__EXTRACTED ENTRIES__
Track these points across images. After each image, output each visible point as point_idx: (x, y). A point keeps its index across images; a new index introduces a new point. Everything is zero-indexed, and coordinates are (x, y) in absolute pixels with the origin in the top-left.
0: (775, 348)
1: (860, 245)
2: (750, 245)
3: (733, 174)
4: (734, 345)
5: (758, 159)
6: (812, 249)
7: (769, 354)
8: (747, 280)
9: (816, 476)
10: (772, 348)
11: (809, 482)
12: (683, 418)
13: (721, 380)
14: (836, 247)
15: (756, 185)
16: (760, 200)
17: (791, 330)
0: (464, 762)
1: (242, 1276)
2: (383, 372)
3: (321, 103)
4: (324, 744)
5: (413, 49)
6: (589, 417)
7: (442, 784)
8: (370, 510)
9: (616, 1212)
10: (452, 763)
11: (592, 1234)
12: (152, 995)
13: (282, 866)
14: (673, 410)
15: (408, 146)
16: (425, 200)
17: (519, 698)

__GIVEN PROBLEM__
Copy the lines word for word, beginning with the first line and ending with the line that contains "4: (734, 345)", inclusive.

__SOLUTION__
Track these points across images. After each image, output each visible point as point_idx: (x, y). A point keeps its index across images; a new index introduces a new point. Everything is zero-indexed, and coordinates are (x, y) in absolute pixels with the origin in the top-left.
0: (775, 348)
1: (860, 245)
2: (750, 245)
3: (733, 174)
4: (734, 345)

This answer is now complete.